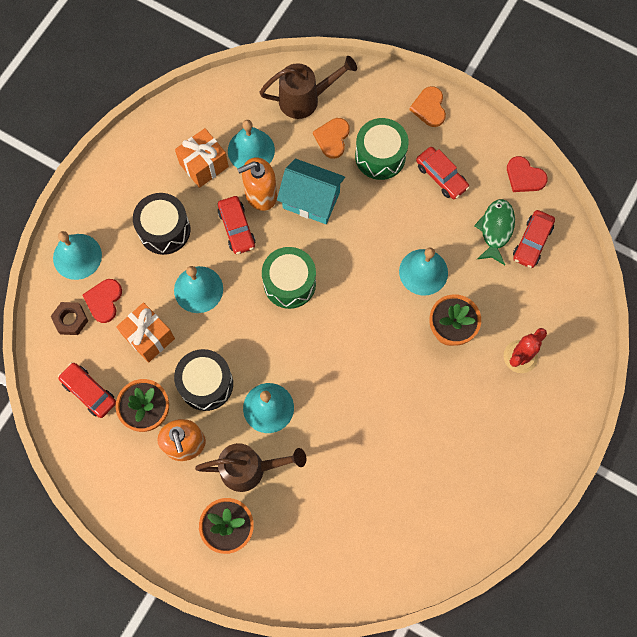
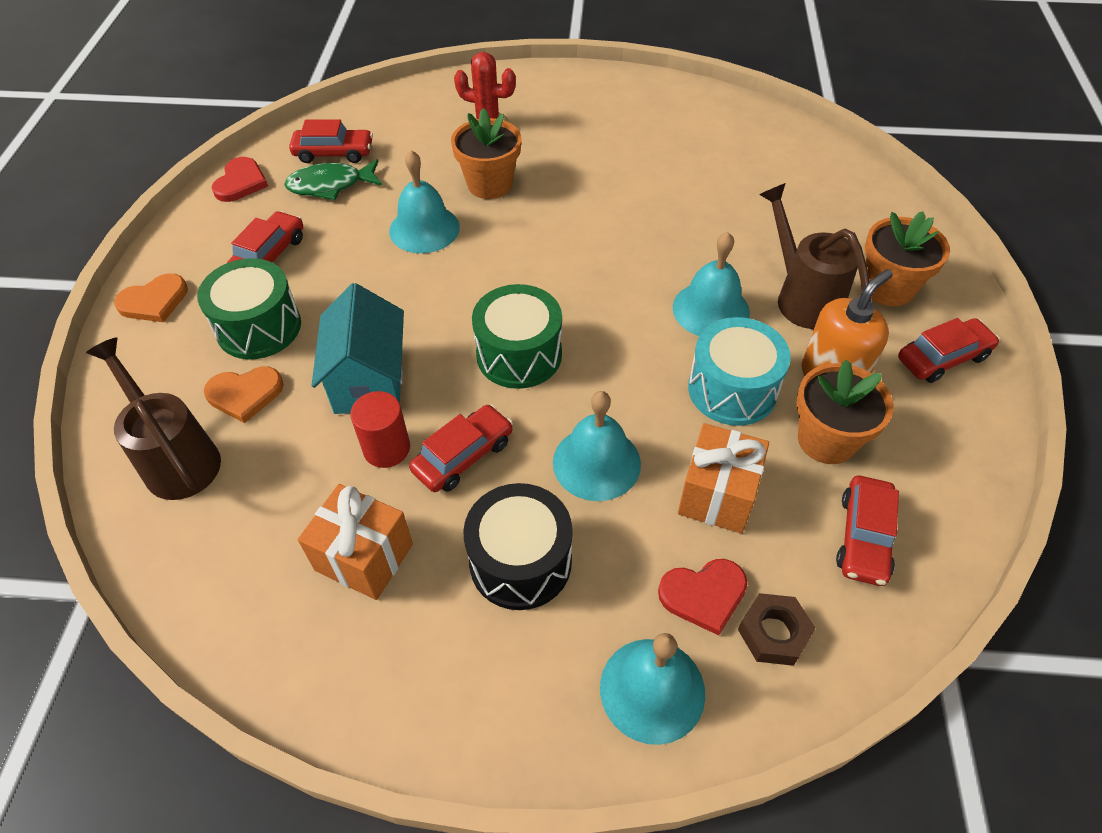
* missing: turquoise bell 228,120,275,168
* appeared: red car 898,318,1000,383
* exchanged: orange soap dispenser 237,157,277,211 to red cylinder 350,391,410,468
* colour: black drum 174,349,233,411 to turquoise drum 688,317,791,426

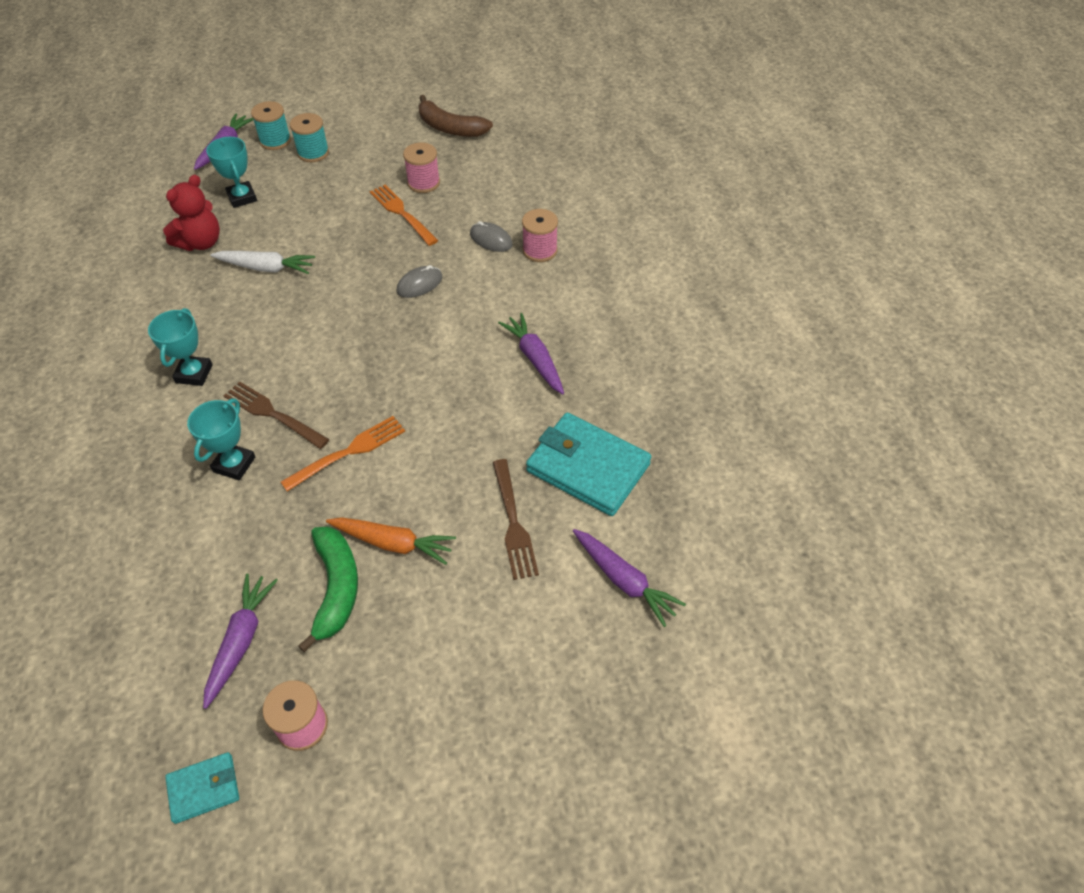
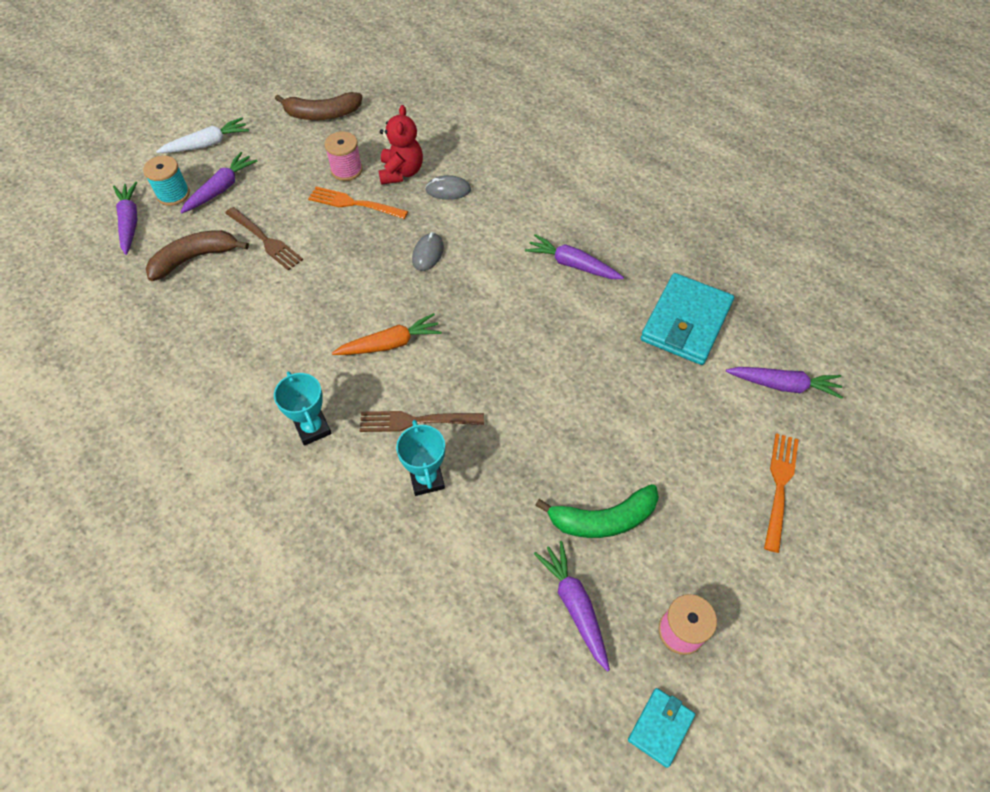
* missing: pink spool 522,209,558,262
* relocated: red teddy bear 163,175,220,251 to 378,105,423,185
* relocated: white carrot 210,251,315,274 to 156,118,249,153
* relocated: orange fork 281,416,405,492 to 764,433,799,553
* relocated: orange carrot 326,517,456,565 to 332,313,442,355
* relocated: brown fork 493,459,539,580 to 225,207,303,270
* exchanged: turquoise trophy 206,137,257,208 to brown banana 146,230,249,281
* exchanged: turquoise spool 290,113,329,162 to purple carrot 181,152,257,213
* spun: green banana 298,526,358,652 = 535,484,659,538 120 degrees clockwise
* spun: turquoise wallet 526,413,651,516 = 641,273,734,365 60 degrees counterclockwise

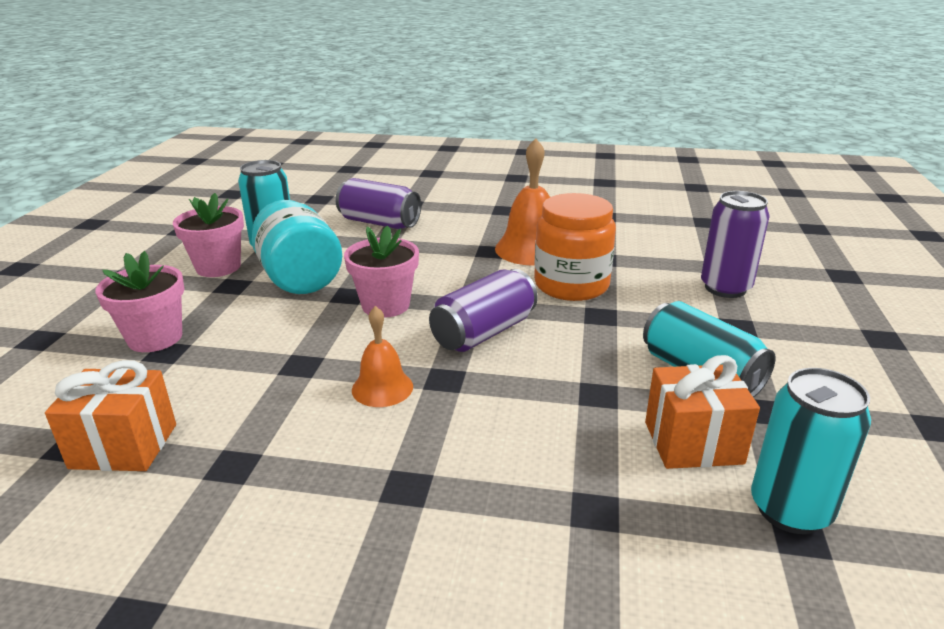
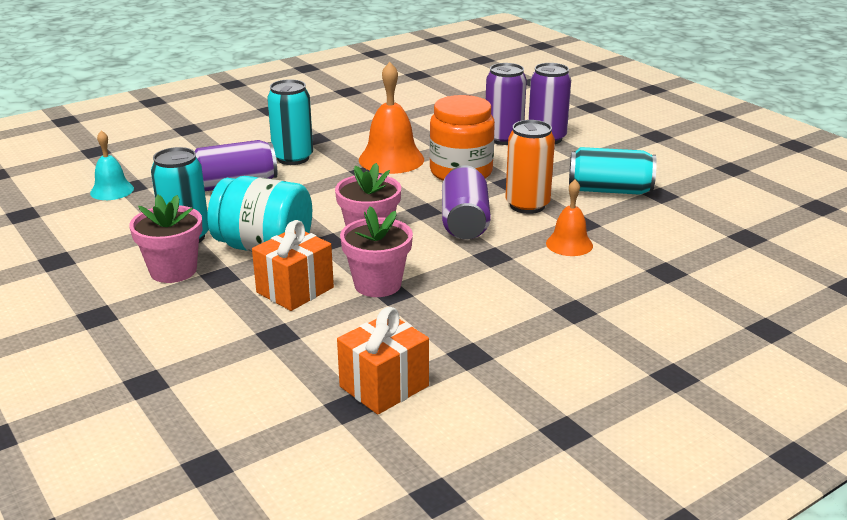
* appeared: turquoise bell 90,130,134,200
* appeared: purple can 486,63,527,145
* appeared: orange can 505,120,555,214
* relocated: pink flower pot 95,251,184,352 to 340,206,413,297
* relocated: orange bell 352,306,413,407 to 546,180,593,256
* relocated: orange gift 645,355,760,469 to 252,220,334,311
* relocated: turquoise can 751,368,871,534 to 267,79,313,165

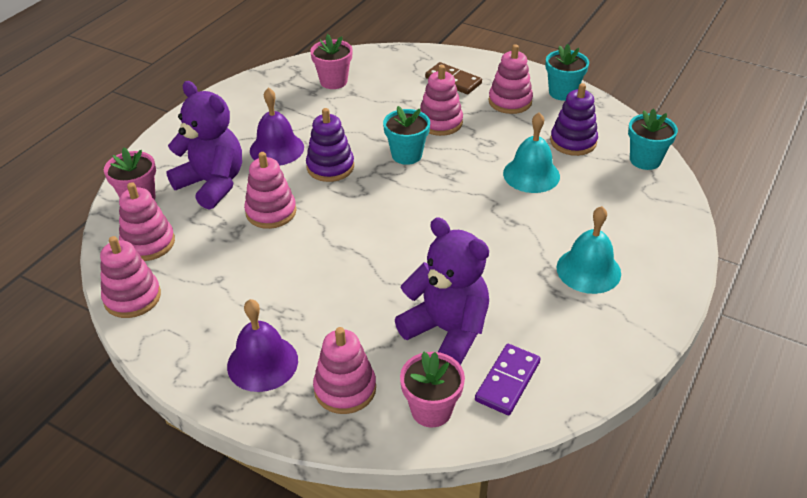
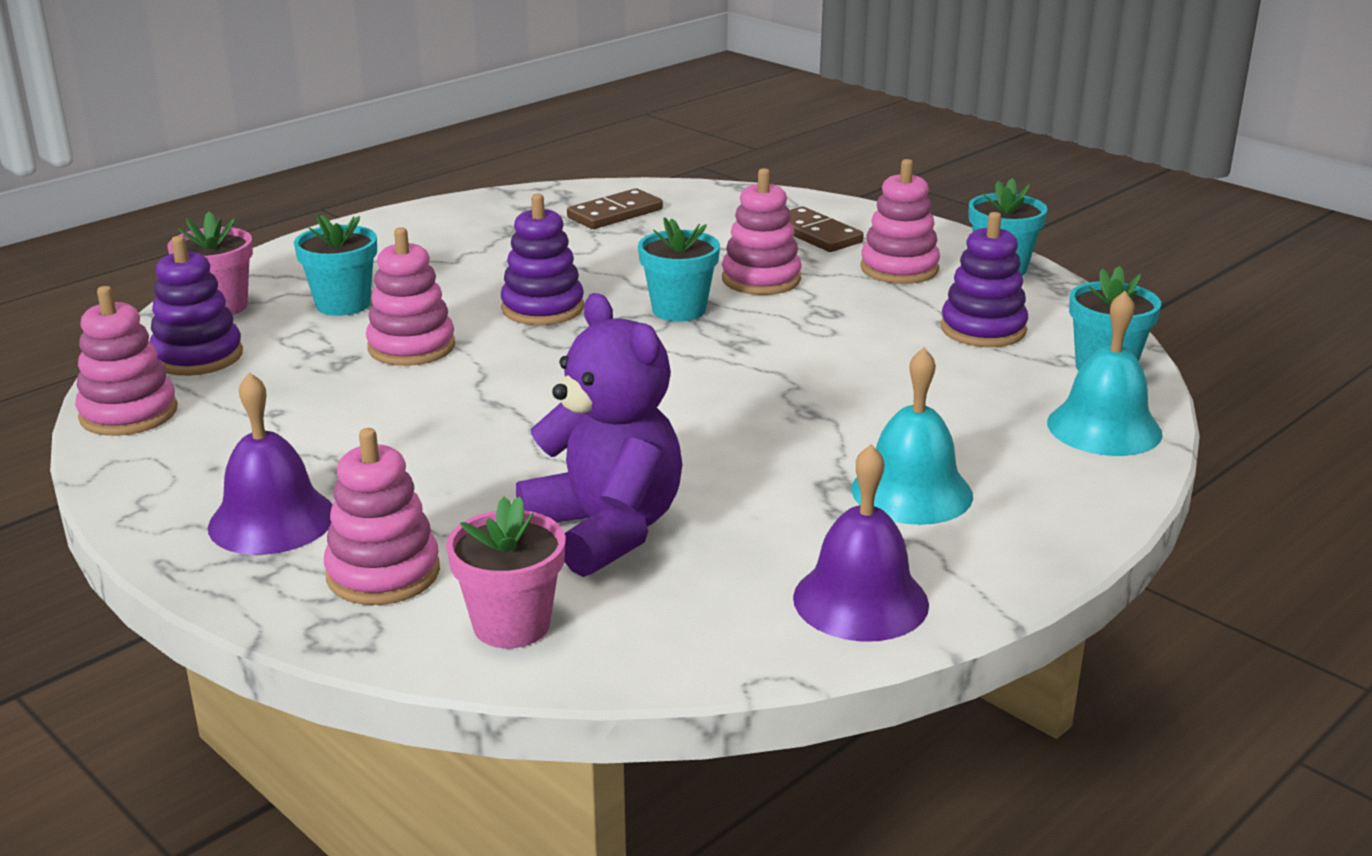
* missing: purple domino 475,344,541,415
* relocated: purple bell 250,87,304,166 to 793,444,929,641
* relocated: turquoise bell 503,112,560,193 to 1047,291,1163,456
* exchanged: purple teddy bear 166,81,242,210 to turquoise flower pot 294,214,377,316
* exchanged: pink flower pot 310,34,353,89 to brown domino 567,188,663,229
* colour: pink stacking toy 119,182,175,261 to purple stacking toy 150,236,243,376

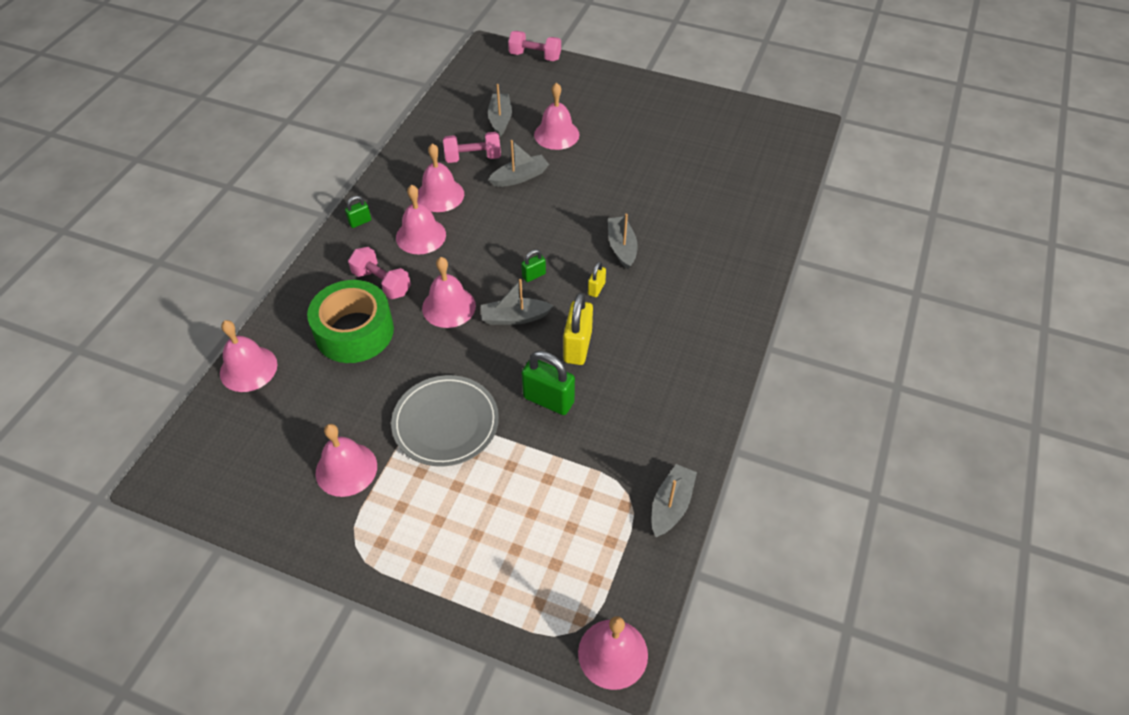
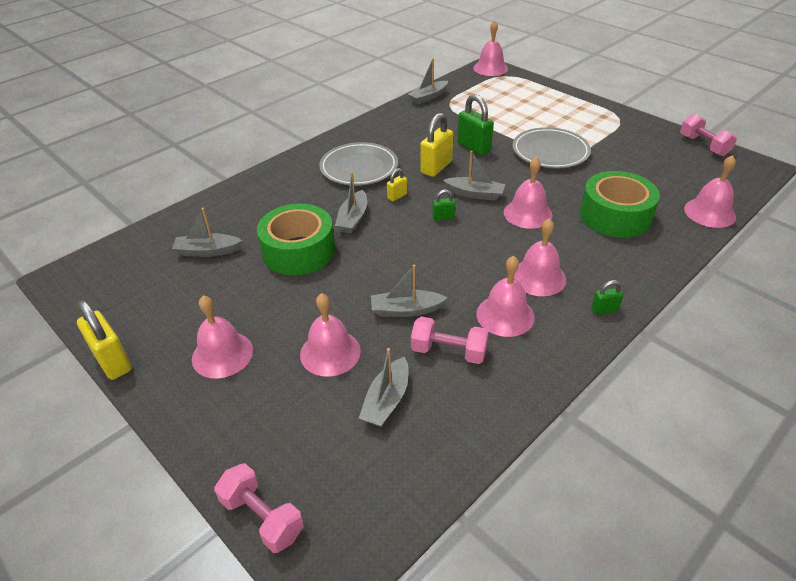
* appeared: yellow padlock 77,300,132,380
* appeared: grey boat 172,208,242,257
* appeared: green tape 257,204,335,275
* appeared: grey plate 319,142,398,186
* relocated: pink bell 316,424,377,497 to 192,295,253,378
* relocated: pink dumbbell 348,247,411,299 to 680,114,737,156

Assignment: Exactly the lines from the one that contains "turquoise drum 688,317,791,426" to the last line of the data, both included, should be set down, and no pictures should appear among them.

The completed task:
* colour: black drum 174,349,233,411 to turquoise drum 688,317,791,426

* missing: pink spool 522,209,558,262
* relocated: red teddy bear 163,175,220,251 to 378,105,423,185
* relocated: white carrot 210,251,315,274 to 156,118,249,153
* relocated: orange fork 281,416,405,492 to 764,433,799,553
* relocated: orange carrot 326,517,456,565 to 332,313,442,355
* relocated: brown fork 493,459,539,580 to 225,207,303,270
* exchanged: turquoise trophy 206,137,257,208 to brown banana 146,230,249,281
* exchanged: turquoise spool 290,113,329,162 to purple carrot 181,152,257,213
* spun: green banana 298,526,358,652 = 535,484,659,538 120 degrees clockwise
* spun: turquoise wallet 526,413,651,516 = 641,273,734,365 60 degrees counterclockwise

* appeared: turquoise bell 90,130,134,200
* appeared: purple can 486,63,527,145
* appeared: orange can 505,120,555,214
* relocated: pink flower pot 95,251,184,352 to 340,206,413,297
* relocated: orange bell 352,306,413,407 to 546,180,593,256
* relocated: orange gift 645,355,760,469 to 252,220,334,311
* relocated: turquoise can 751,368,871,534 to 267,79,313,165

* missing: purple domino 475,344,541,415
* relocated: purple bell 250,87,304,166 to 793,444,929,641
* relocated: turquoise bell 503,112,560,193 to 1047,291,1163,456
* exchanged: purple teddy bear 166,81,242,210 to turquoise flower pot 294,214,377,316
* exchanged: pink flower pot 310,34,353,89 to brown domino 567,188,663,229
* colour: pink stacking toy 119,182,175,261 to purple stacking toy 150,236,243,376

* appeared: yellow padlock 77,300,132,380
* appeared: grey boat 172,208,242,257
* appeared: green tape 257,204,335,275
* appeared: grey plate 319,142,398,186
* relocated: pink bell 316,424,377,497 to 192,295,253,378
* relocated: pink dumbbell 348,247,411,299 to 680,114,737,156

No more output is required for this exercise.